◆ **Dataset excerpt**
◆ ◆ ◆ ◆ ◆
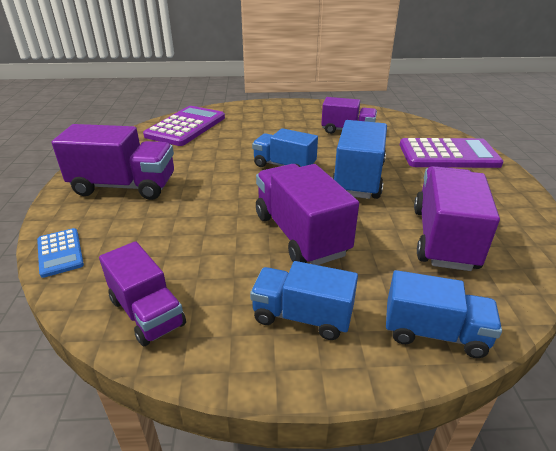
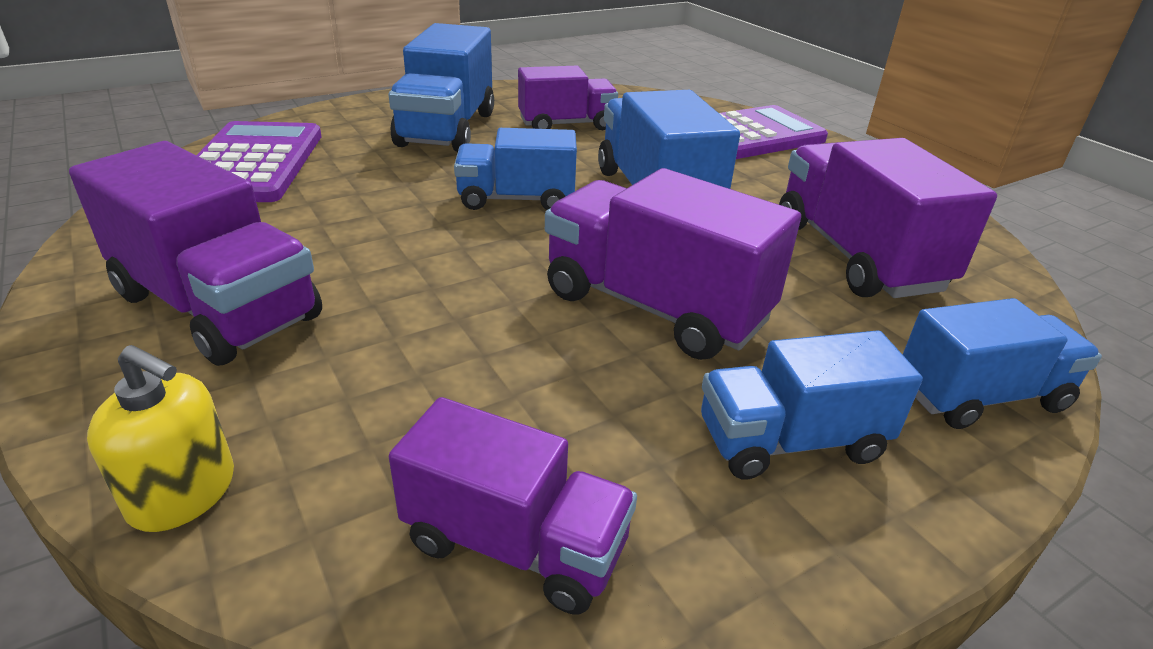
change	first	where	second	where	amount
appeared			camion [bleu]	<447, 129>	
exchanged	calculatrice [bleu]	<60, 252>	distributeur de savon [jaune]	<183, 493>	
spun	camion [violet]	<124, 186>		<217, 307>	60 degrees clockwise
◆ ◆ ◆ ◆ ◆
◆ **Exercise description**
Leaving every picture aside, repeat the listing exactly.

◆ **Task solution**
change	first	where	second	where	amount
appeared			camion [bleu]	<447, 129>	
exchanged	calculatrice [bleu]	<60, 252>	distributeur de savon [jaune]	<183, 493>	
spun	camion [violet]	<124, 186>		<217, 307>	60 degrees clockwise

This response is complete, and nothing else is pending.